## Exercise prompt
Please report every line in the material below where the word "calculator" is found.

---+---

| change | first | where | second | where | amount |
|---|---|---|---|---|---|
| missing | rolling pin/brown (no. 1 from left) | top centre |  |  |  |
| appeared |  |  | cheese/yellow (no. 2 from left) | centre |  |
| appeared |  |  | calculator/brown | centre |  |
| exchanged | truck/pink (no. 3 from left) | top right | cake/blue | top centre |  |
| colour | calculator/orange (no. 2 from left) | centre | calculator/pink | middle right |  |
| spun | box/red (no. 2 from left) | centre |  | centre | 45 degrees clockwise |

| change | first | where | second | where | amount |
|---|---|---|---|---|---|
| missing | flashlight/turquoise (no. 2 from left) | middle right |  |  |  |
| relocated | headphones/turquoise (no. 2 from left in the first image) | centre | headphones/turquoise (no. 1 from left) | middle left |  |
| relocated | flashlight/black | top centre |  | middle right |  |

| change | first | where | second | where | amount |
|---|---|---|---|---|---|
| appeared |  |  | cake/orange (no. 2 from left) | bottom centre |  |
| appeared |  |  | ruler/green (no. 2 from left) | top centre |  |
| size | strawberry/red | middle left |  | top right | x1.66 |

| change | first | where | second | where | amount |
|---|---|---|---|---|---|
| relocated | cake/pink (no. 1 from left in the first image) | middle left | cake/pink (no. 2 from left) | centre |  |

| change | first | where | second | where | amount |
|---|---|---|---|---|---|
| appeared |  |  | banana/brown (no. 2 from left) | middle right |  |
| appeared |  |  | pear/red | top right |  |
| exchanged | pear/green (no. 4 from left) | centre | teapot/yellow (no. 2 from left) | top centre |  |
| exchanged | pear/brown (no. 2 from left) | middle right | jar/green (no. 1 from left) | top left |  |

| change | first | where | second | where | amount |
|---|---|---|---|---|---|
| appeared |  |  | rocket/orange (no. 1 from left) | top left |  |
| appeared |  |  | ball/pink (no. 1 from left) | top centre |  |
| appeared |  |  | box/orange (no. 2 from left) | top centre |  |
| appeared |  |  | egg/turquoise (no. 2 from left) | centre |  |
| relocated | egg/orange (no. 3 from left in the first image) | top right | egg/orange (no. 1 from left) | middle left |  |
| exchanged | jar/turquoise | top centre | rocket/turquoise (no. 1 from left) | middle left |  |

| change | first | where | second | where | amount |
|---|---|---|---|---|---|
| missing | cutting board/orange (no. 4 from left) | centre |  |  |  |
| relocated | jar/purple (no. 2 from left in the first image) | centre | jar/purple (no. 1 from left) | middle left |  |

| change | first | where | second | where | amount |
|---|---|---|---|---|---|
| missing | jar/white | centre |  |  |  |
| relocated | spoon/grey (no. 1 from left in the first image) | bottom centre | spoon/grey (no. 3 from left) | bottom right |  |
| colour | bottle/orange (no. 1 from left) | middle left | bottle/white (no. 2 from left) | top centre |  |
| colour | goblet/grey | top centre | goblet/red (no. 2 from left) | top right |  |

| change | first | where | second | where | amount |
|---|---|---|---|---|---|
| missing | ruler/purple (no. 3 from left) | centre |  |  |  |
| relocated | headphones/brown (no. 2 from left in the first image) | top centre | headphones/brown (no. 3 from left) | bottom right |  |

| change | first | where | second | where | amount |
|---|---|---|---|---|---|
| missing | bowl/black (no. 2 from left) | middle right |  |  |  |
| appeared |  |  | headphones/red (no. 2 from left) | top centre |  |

---+---

## Output for this exercise
| appeared |  |  | calculator/brown | centre |  |
| colour | calculator/orange (no. 2 from left) | centre | calculator/pink | middle right |  |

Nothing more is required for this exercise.